→ **PROMPT**: Quote, without any change, the line that contains "none -> brown brick E10:E11 level 1" and all lines that follow it to the end of the data below.

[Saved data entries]
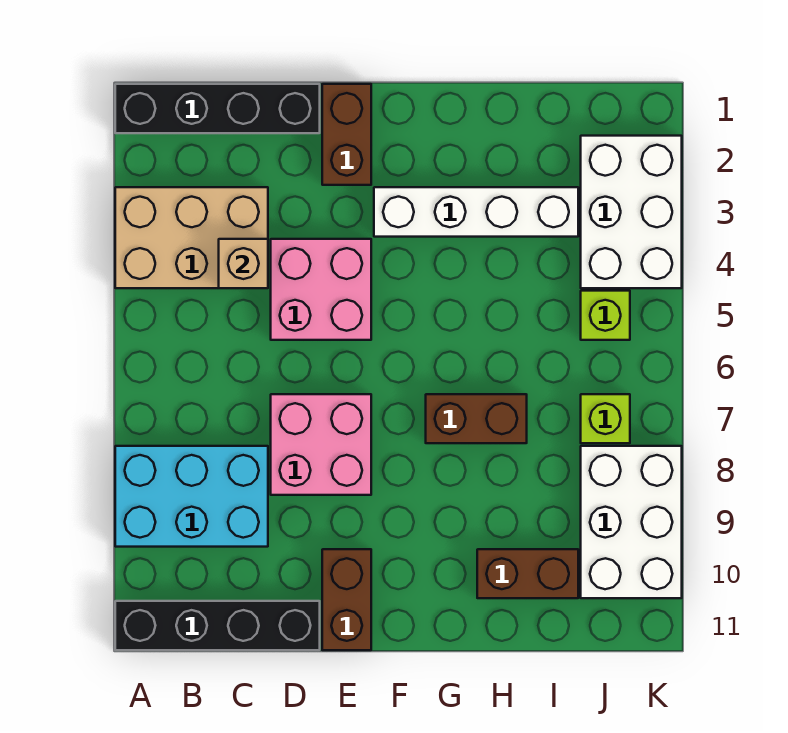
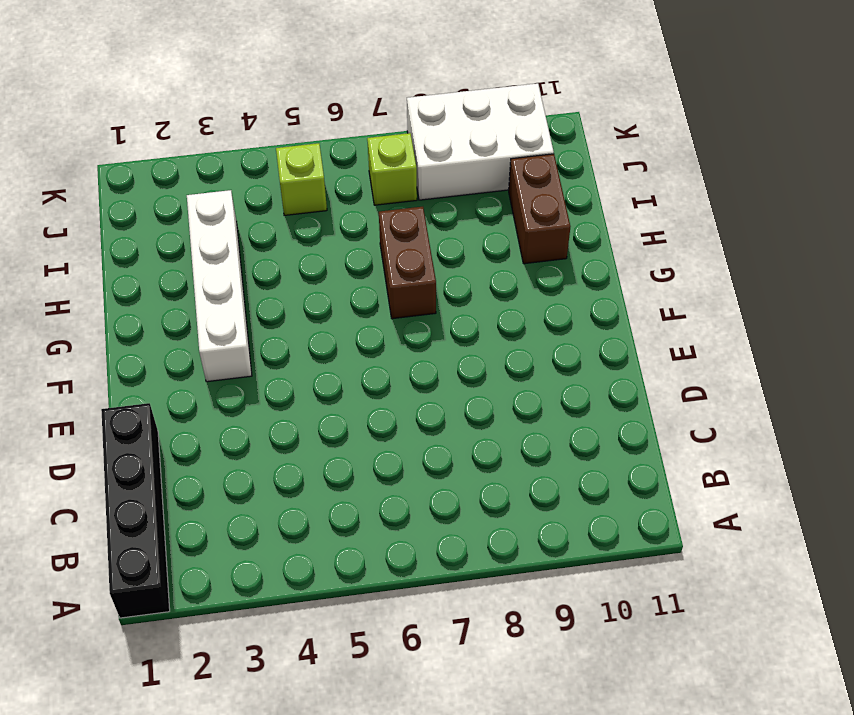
none -> tan brick A3:C4 level 1
none -> cyan brick A8:C9 level 1
none -> black brick A11:D11 level 1

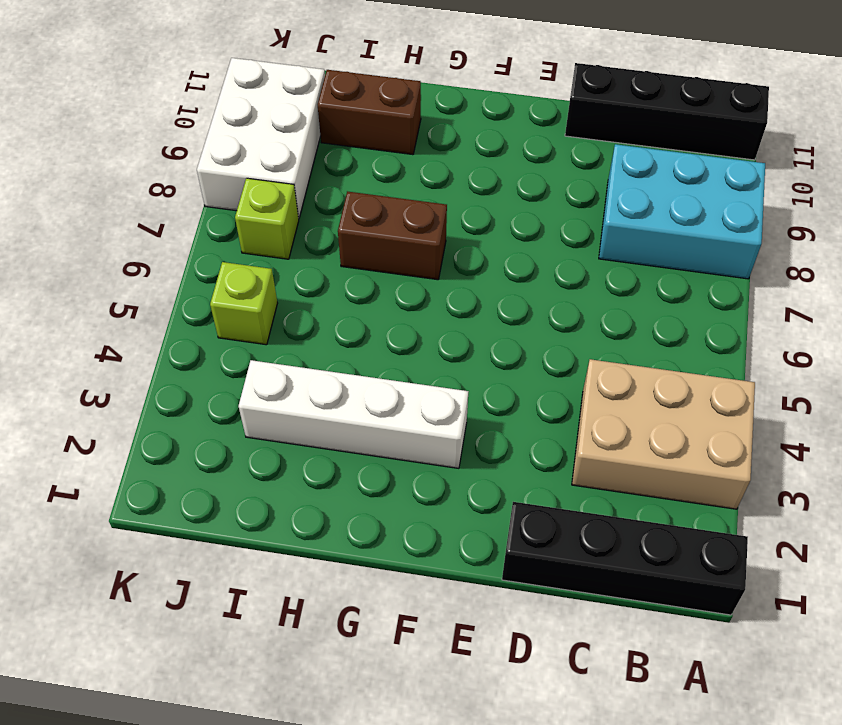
none -> pink brick D4:E5 level 1
none -> pink brick D7:E8 level 1
none -> brown brick E1:E2 level 1

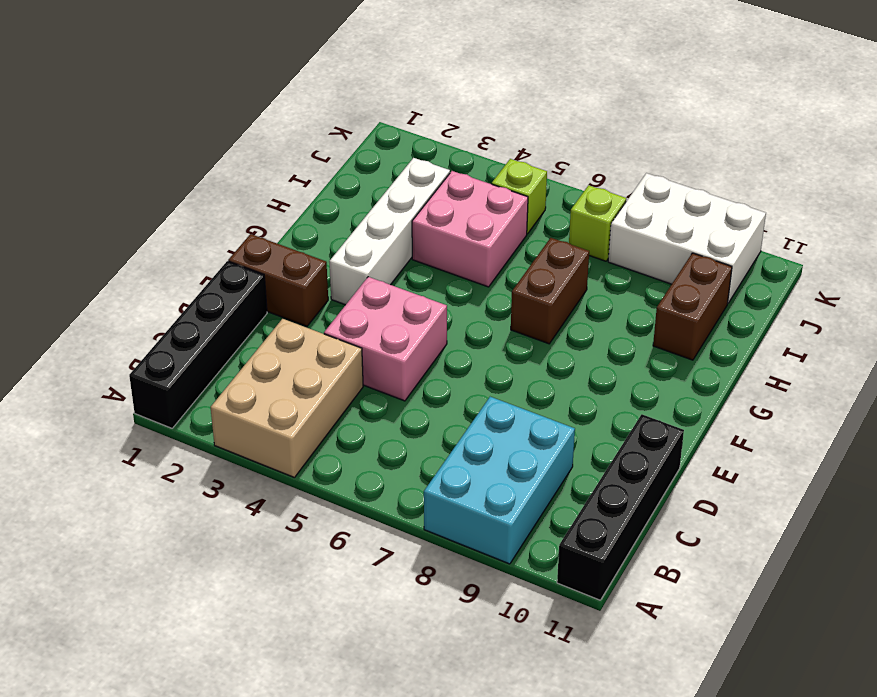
pink brick H4:I5 level 1 -> pink brick D7:E8 level 1
none -> brown brick E10:E11 level 1
none -> white brick J2:K4 level 1
none -> tan brick C4 level 2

→ **TASK SOLUTION**:
none -> brown brick E10:E11 level 1
none -> white brick J2:K4 level 1
none -> tan brick C4 level 2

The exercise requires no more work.